### RECORDED DATA

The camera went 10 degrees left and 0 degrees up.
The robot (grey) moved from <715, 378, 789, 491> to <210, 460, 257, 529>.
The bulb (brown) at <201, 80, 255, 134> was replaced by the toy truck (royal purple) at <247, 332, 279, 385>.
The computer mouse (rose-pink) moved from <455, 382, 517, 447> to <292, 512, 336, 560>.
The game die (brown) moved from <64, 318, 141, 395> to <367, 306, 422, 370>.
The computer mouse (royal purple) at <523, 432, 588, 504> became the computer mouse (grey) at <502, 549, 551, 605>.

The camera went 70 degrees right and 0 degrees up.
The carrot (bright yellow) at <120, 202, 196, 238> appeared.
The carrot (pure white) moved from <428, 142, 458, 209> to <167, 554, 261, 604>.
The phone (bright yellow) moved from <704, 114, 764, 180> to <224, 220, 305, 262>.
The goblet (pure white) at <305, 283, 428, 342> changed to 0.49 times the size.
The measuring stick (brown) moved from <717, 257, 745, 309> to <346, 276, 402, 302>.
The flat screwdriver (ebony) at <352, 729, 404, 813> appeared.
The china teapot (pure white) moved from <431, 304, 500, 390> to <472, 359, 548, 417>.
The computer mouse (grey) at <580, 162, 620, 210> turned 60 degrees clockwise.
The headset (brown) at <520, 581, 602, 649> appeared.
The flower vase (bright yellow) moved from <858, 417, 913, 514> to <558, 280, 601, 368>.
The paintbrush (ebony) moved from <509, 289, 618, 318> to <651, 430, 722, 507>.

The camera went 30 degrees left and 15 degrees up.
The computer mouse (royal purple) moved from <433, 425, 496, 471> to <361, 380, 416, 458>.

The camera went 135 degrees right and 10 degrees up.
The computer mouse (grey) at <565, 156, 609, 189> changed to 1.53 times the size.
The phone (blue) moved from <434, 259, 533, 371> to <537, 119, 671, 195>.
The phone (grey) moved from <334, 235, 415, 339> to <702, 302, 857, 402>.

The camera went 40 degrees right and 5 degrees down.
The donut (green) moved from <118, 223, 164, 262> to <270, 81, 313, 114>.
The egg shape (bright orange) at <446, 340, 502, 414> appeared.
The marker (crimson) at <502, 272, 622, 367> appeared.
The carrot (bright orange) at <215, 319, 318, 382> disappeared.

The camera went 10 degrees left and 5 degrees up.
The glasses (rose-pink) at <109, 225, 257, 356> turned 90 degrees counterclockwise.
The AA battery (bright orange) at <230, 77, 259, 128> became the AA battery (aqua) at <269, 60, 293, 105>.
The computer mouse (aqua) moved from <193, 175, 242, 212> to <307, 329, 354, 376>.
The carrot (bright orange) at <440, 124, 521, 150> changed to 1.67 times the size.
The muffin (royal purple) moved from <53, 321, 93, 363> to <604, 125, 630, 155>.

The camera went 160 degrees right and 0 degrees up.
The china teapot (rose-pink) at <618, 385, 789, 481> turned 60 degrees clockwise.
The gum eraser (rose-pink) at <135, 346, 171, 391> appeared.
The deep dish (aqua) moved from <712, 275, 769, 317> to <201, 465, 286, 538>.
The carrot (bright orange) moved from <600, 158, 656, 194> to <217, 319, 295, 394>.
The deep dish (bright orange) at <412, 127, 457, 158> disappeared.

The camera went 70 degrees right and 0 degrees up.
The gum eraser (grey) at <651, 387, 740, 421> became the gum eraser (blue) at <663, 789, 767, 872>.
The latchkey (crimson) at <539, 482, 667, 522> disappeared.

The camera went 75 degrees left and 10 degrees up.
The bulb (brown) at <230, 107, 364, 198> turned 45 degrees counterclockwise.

### ACTIVITY
Reproduce word for word the material above, starting with the line that has "The bulb (brown) at <201, 80, 255, 134>" and stopping after the line that has "The game die".

### EXERCISE OUTPUT
The bulb (brown) at <201, 80, 255, 134> was replaced by the toy truck (royal purple) at <247, 332, 279, 385>.
The computer mouse (rose-pink) moved from <455, 382, 517, 447> to <292, 512, 336, 560>.
The game die (brown) moved from <64, 318, 141, 395> to <367, 306, 422, 370>.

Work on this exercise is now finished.